TASK STATEMENT: Gather every line of the entries that includes the word "size".

DATA SHOWN:
——————

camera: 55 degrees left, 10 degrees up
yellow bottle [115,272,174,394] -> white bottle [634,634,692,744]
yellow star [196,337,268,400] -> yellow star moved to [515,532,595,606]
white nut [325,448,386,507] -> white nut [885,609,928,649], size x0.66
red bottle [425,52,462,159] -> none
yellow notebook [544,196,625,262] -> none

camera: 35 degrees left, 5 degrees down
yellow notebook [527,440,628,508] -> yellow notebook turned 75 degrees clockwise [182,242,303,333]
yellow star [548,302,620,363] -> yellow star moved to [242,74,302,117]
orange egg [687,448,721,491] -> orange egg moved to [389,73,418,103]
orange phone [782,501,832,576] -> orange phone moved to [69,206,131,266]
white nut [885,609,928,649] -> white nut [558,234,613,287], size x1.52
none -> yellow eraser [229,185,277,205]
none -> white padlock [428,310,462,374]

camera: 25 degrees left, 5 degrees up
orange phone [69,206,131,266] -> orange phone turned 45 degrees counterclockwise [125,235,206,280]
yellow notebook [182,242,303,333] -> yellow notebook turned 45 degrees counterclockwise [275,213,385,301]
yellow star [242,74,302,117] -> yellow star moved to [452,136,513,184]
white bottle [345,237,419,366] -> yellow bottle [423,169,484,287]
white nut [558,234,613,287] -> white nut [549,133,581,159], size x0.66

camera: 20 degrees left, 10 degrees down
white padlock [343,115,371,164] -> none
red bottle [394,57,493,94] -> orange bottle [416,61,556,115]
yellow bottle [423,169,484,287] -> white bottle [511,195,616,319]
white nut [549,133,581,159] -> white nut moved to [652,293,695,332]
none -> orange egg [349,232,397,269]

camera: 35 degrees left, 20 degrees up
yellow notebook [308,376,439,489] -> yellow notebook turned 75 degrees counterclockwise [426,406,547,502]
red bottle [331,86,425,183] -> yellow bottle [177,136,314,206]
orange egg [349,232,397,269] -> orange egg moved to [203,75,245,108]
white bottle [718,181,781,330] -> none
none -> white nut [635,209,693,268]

——————

TASK ANSWER:
white nut [325,448,386,507] -> white nut [885,609,928,649], size x0.66
white nut [885,609,928,649] -> white nut [558,234,613,287], size x1.52
white nut [558,234,613,287] -> white nut [549,133,581,159], size x0.66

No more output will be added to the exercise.